WHAT IS BEING ASKED. Copying rule for the data below: take the line containing "white tile A5:A7" and every line after it to the end, exactly, and drop all pictures.

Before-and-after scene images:
+===+

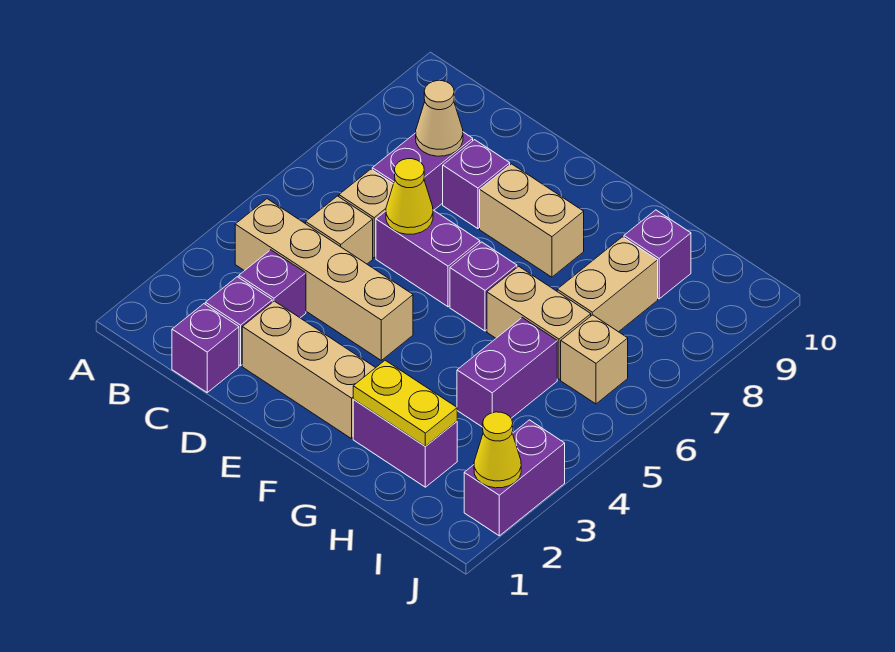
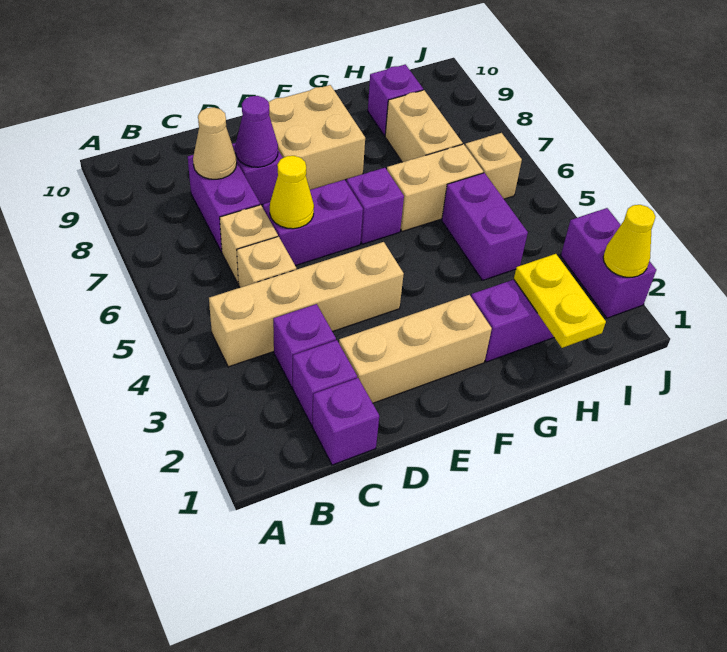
none -> purple cone D8 level 2
tan brick E8:F8 level 1 -> tan brick E8:F9 level 1
yellow plate G2:H2 level 2 -> yellow plate H1:H2 level 2

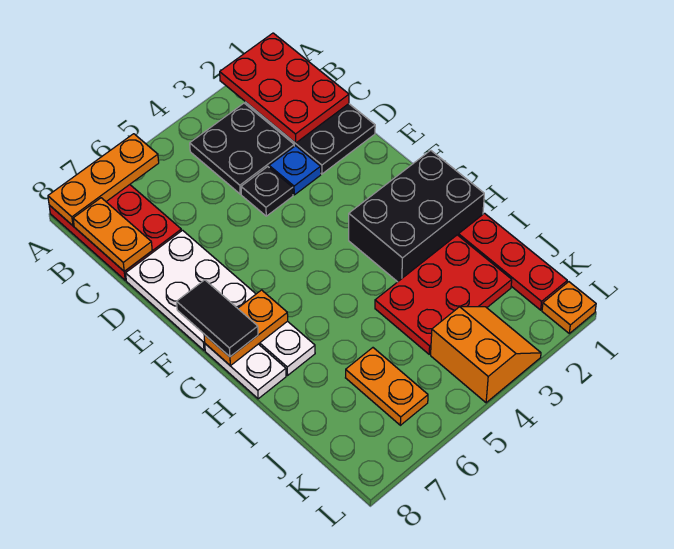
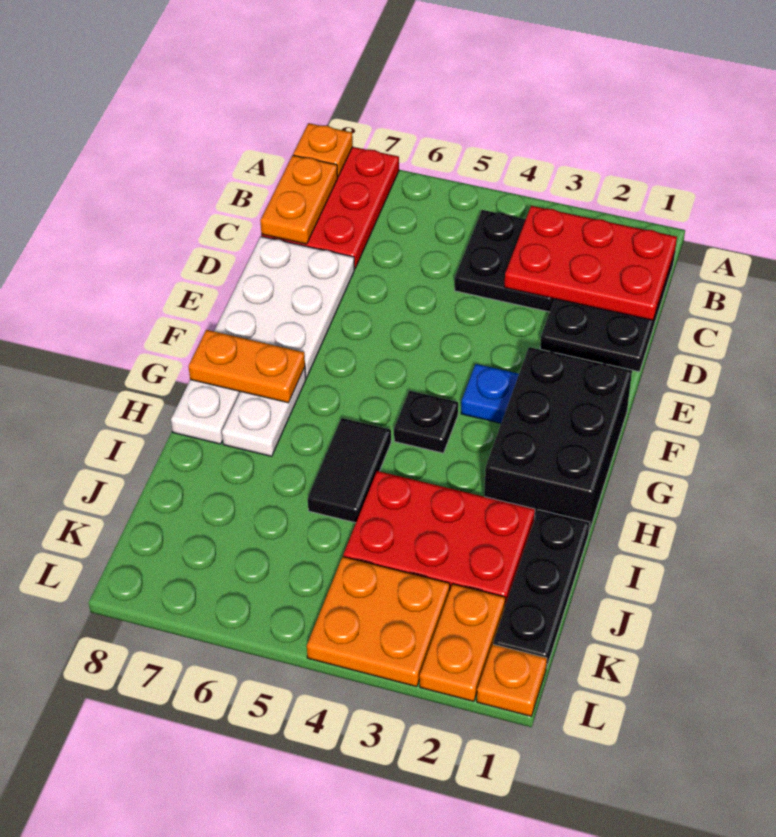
red plate A1:C2 level 2 -> red plate B1:C3 level 2
orange plate A6:A8 level 2 -> orange plate A8 level 2
blue plate D3 level 1 -> blue plate F3 level 1
black plate D4 level 1 -> black plate G4 level 1
black tile F8:G8 level 3 -> black tile H5:I5 level 1
black brick G1:H3 level 1 -> black brick F1:H2 level 1
red plate I1:K1 level 1 -> black plate I1:K1 level 1
orange plate J6:K6 level 1 -> orange plate K2:L2 level 1
orange slope K3:L4 level 1 top 4 -> orange plate K3:L4 level 1

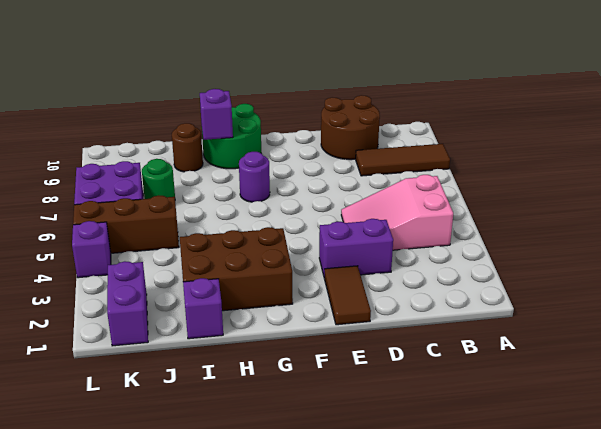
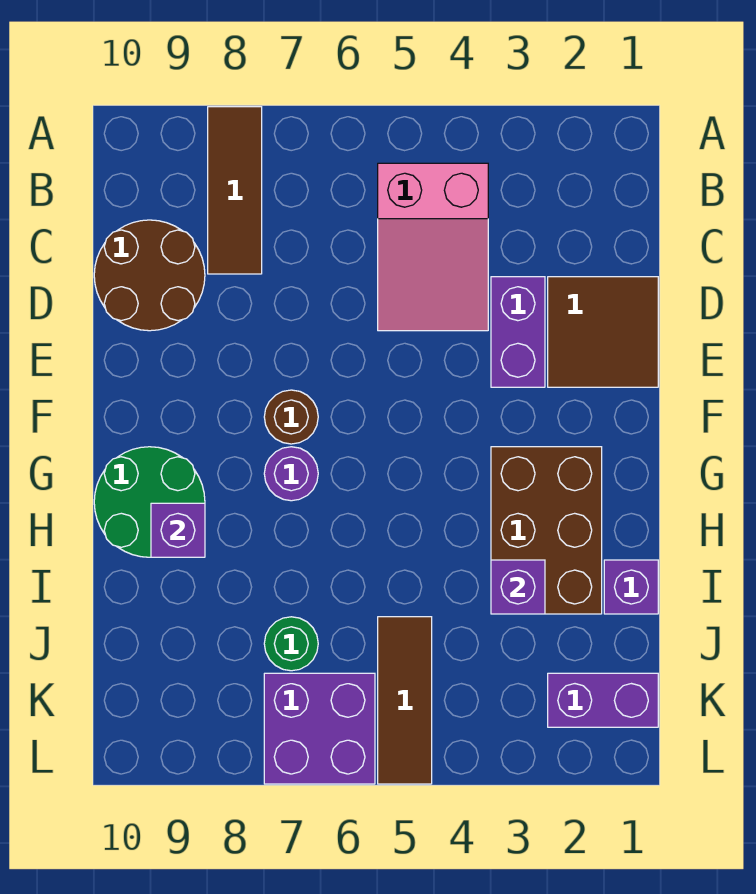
brown tile E1:E2 level 1 -> brown tile D1:E2 level 1
brown round brick I9 level 1 -> brown round brick F7 level 1
brown brick J5:L5 level 1 -> brown tile J5:L5 level 1
purple brick L4 level 1 -> purple brick I3 level 2

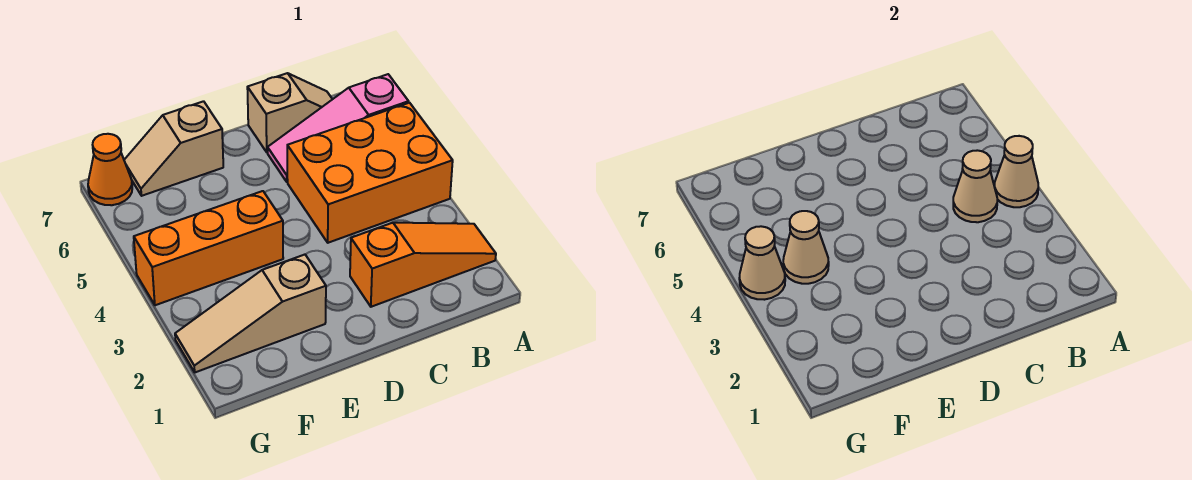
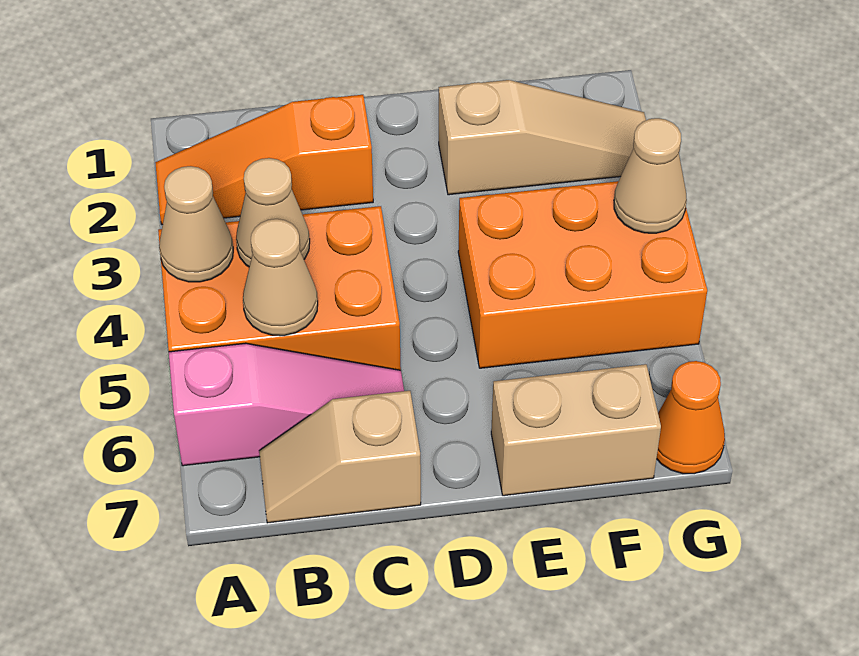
orange brick E4:G4 level 1 -> orange brick E4:G5 level 1
tan slope E7:F7 level 1 top E -> tan brick E7:F7 level 1
tan cone F4 level 2 -> tan cone B5 level 2

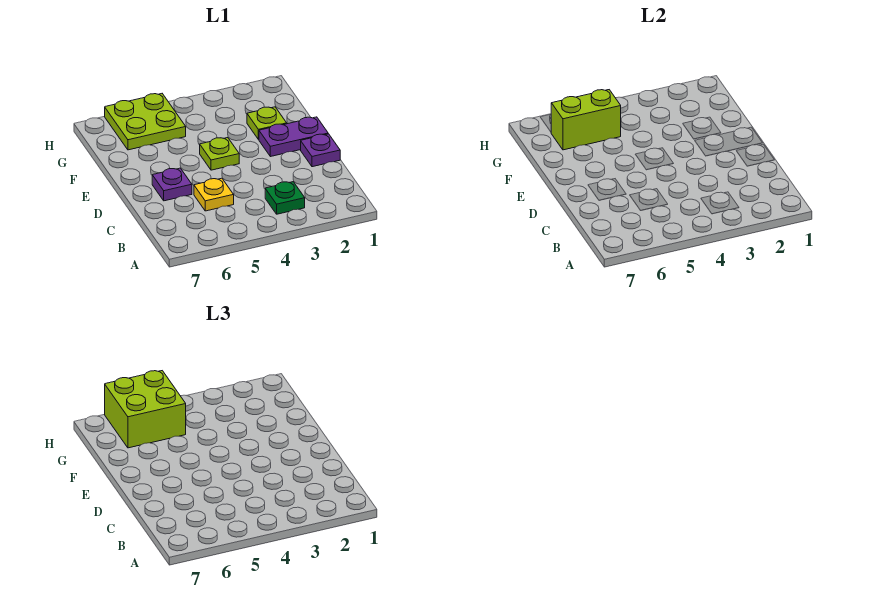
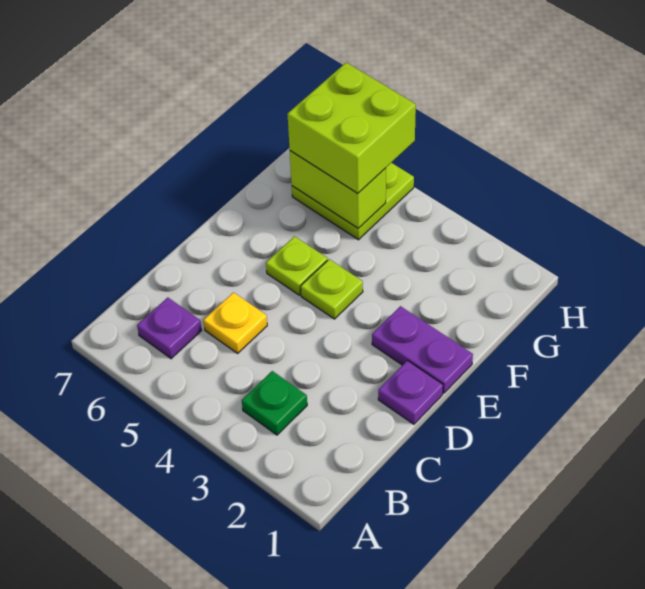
purple plate D6 level 1 -> purple plate B6 level 1
lime plate F2 level 1 -> lime plate E5 level 1

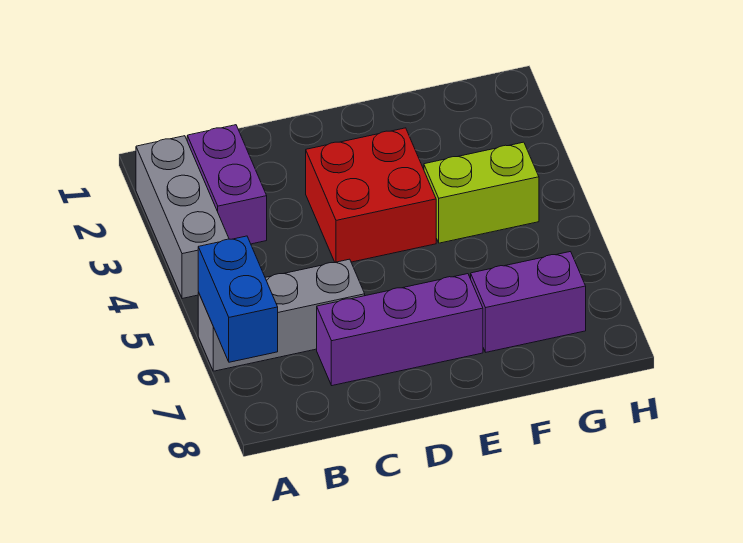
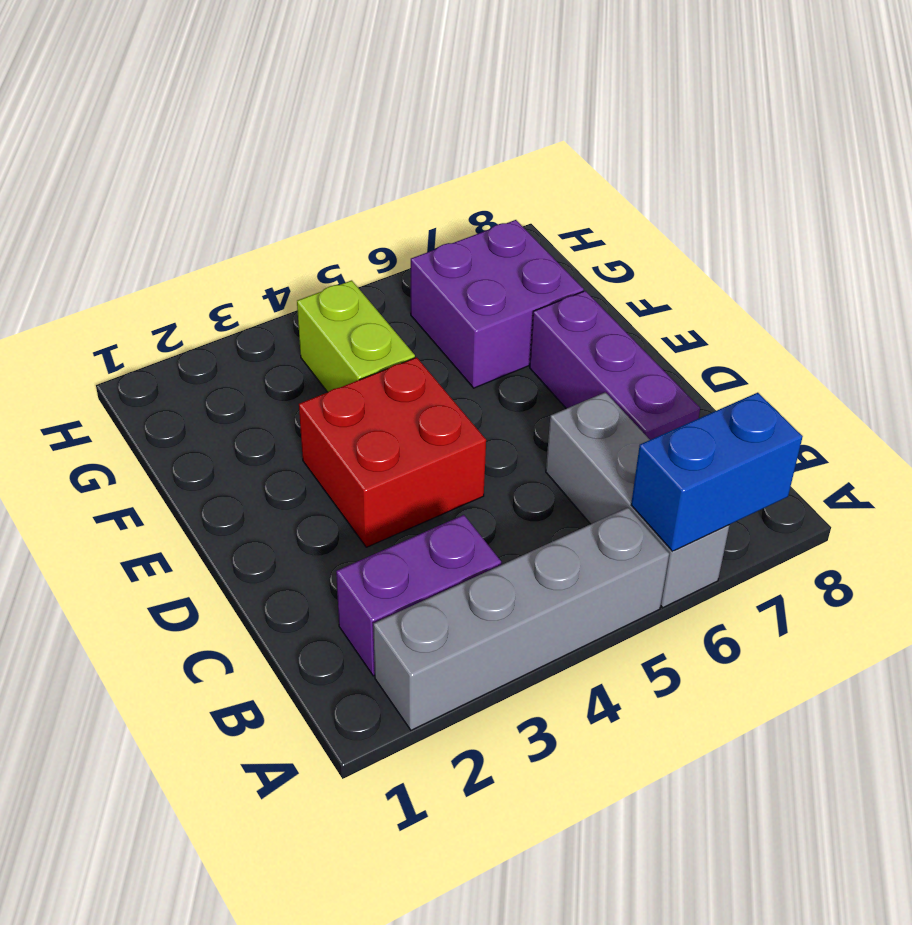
grey brick A2:A4 level 1 -> grey brick A2:A5 level 1
purple brick F7:G7 level 1 -> purple brick F6:G7 level 1

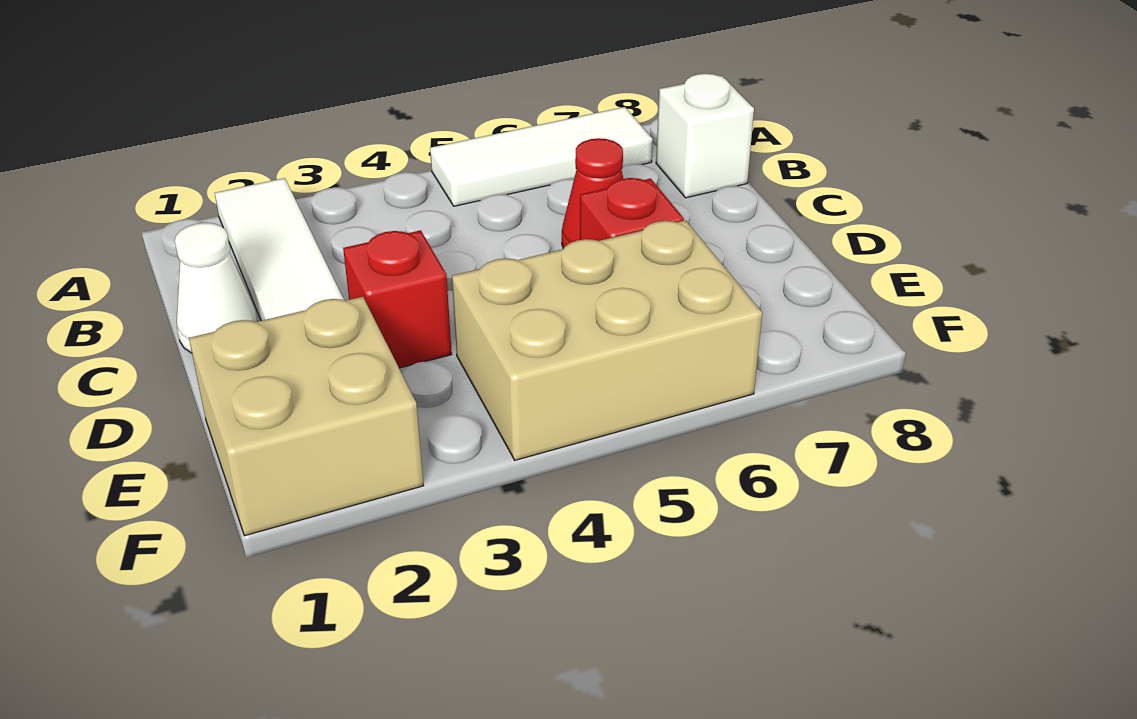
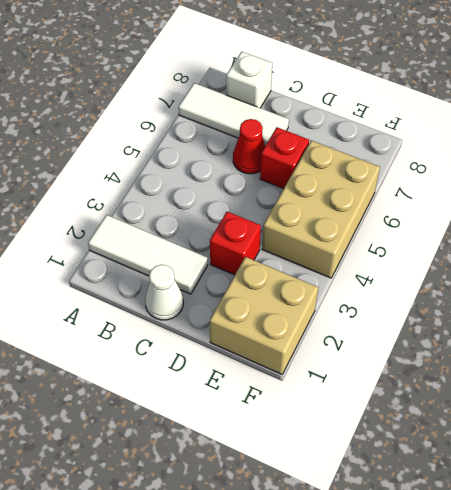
white tile A5:A7 level 1 -> white tile A7:C7 level 1

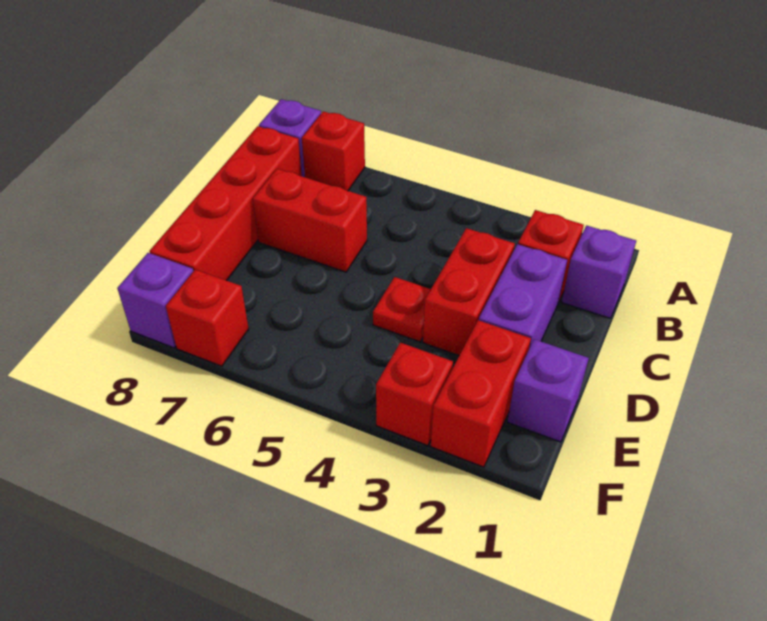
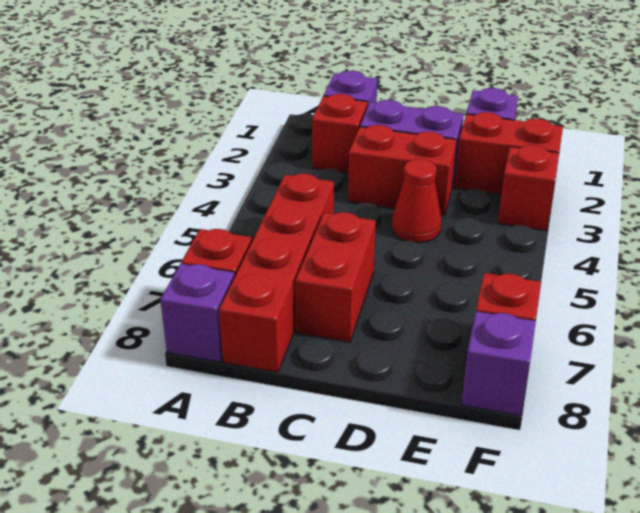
red brick B8:E8 level 1 -> red brick B5:B8 level 1
red plate D4 level 1 -> red cone D4 level 1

+===+

RESPONSE BOX.
white tile A5:A7 level 1 -> white tile A7:C7 level 1

red brick B8:E8 level 1 -> red brick B5:B8 level 1
red plate D4 level 1 -> red cone D4 level 1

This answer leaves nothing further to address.